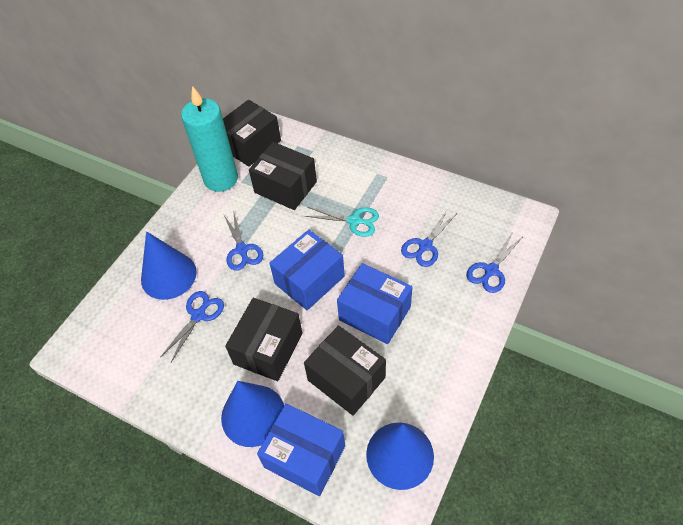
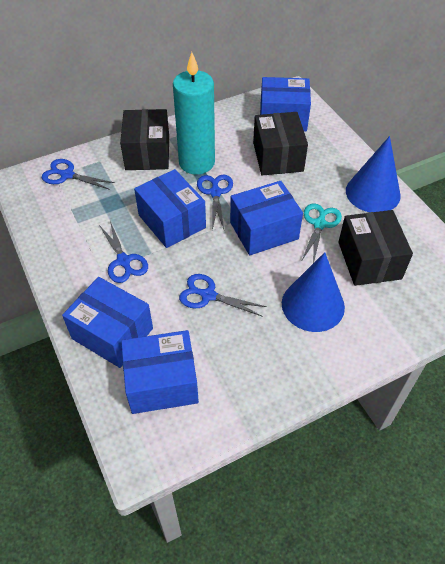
black box: 4 -> 3
blue box: 3 -> 5
blue cone: 3 -> 2

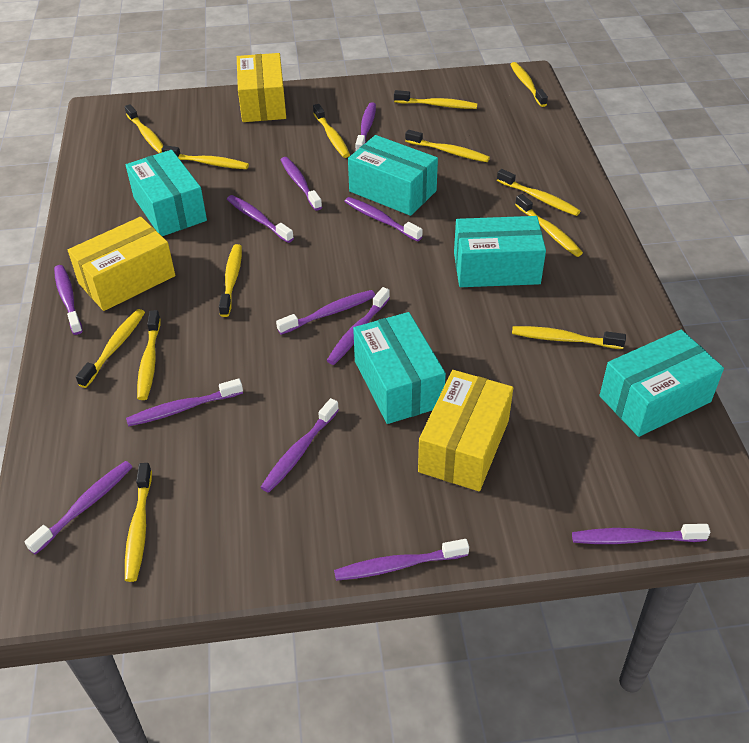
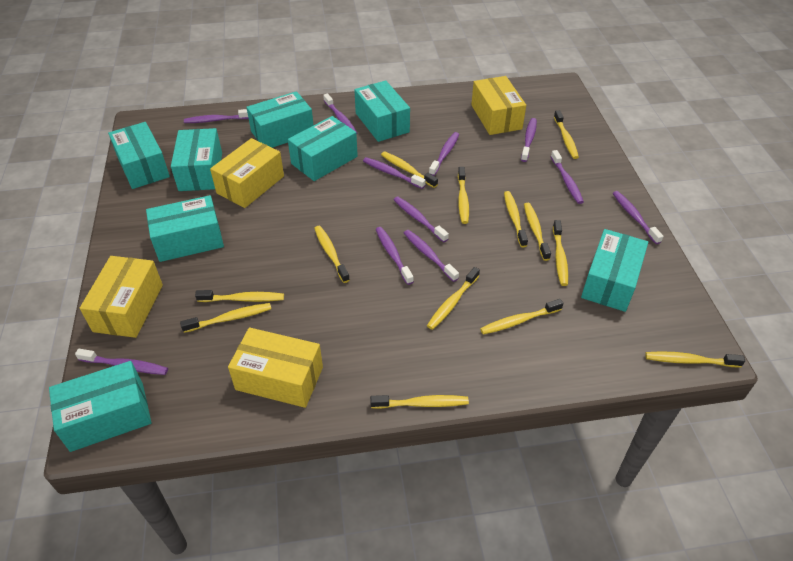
purple toothbrush: 12 -> 11
turquoise box: 5 -> 8
yellow box: 3 -> 4

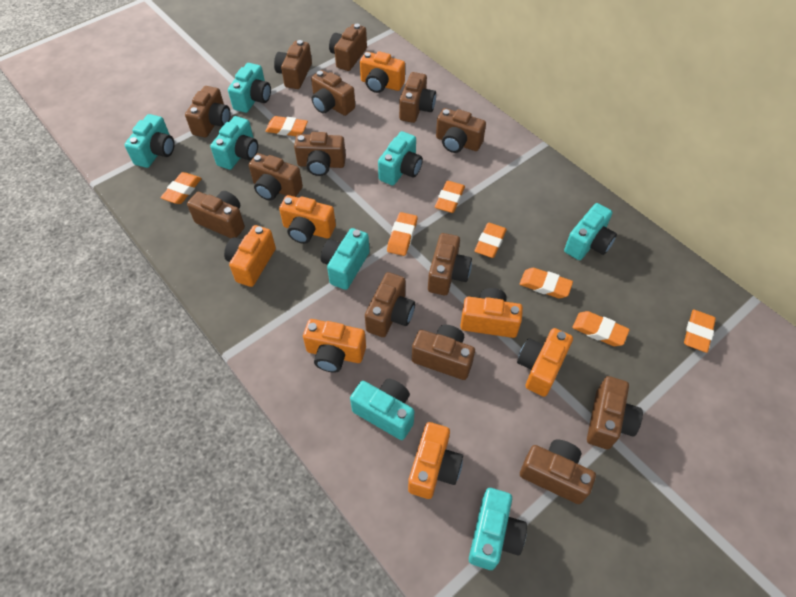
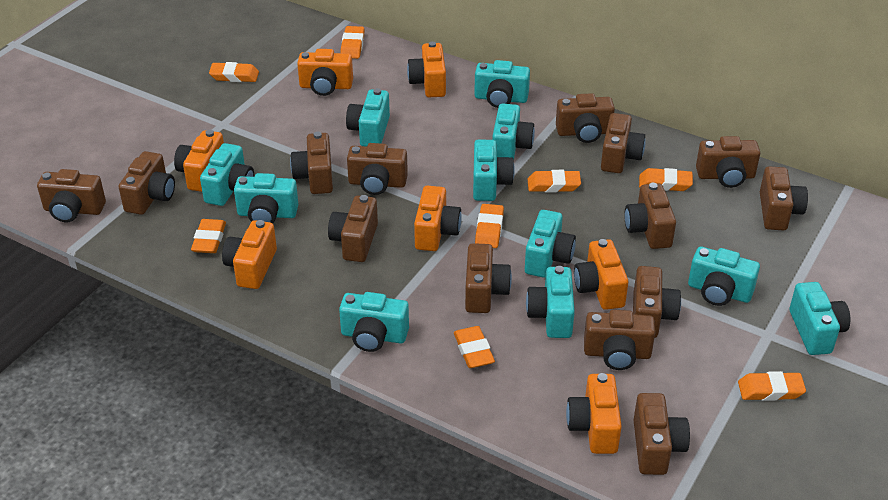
turquoise camera: 8 -> 11

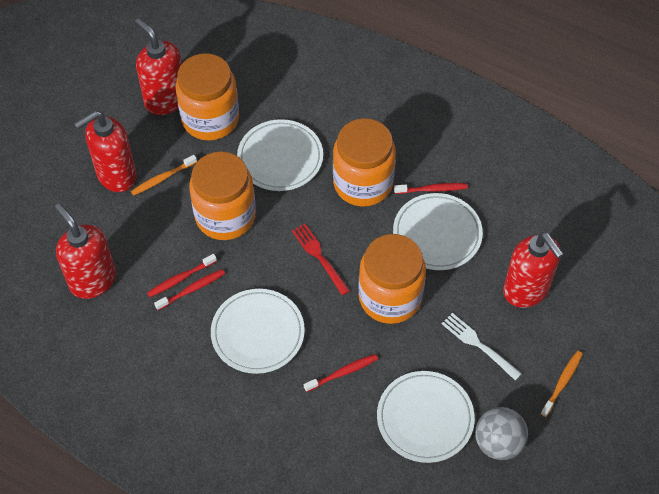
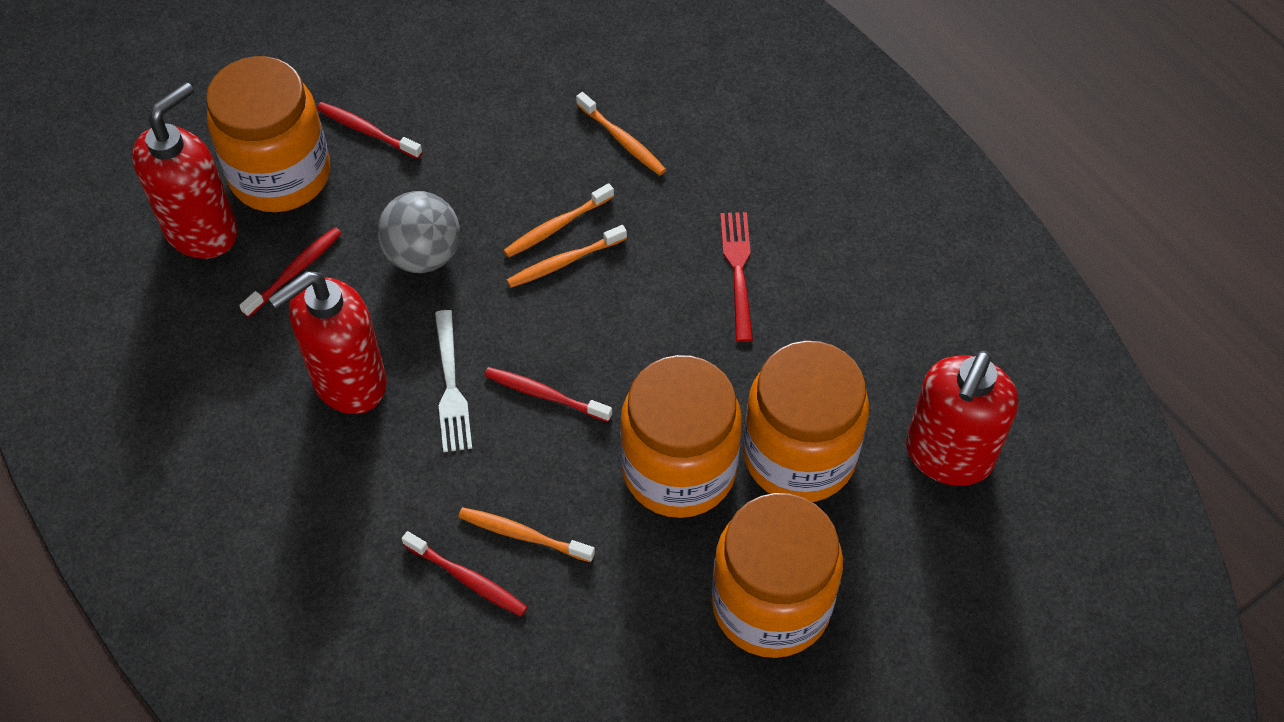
orange toothbrush: 2 -> 4
red soap dispenser: 4 -> 3
white plate: 4 -> 0

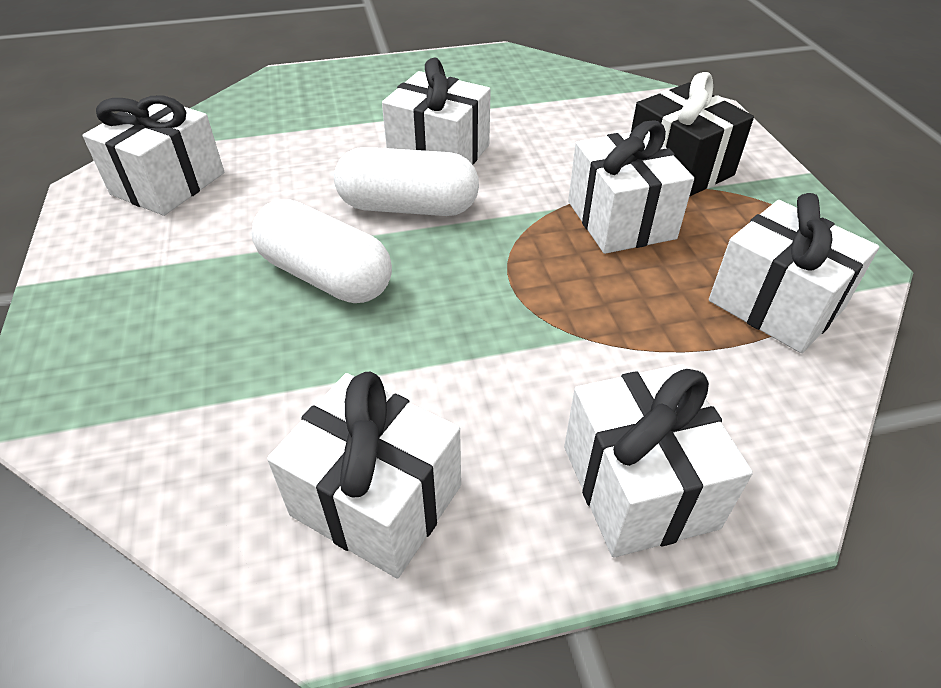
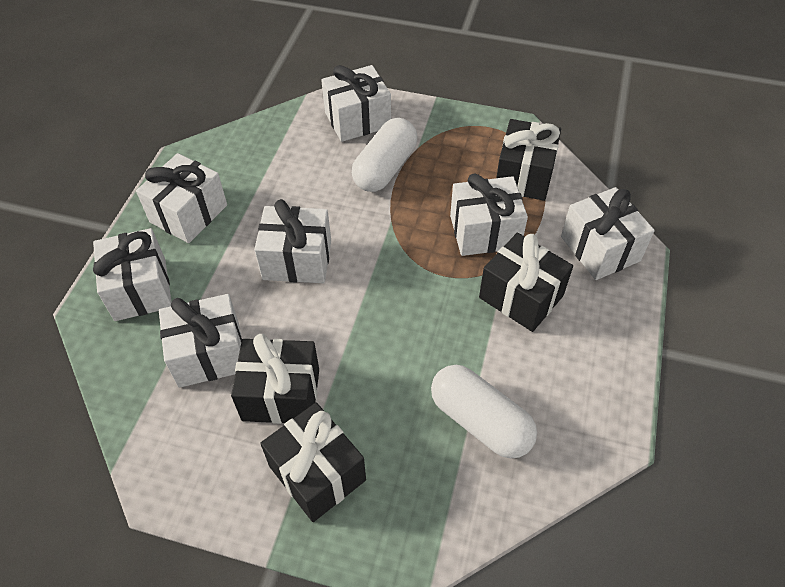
black gift: 1 -> 4
white gift: 6 -> 7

- _Problem details_: Search the entries for the word "toothbrush" and pick out every line that holds it.

- _Written response_:
purple toothbrush: 12 -> 11
orange toothbrush: 2 -> 4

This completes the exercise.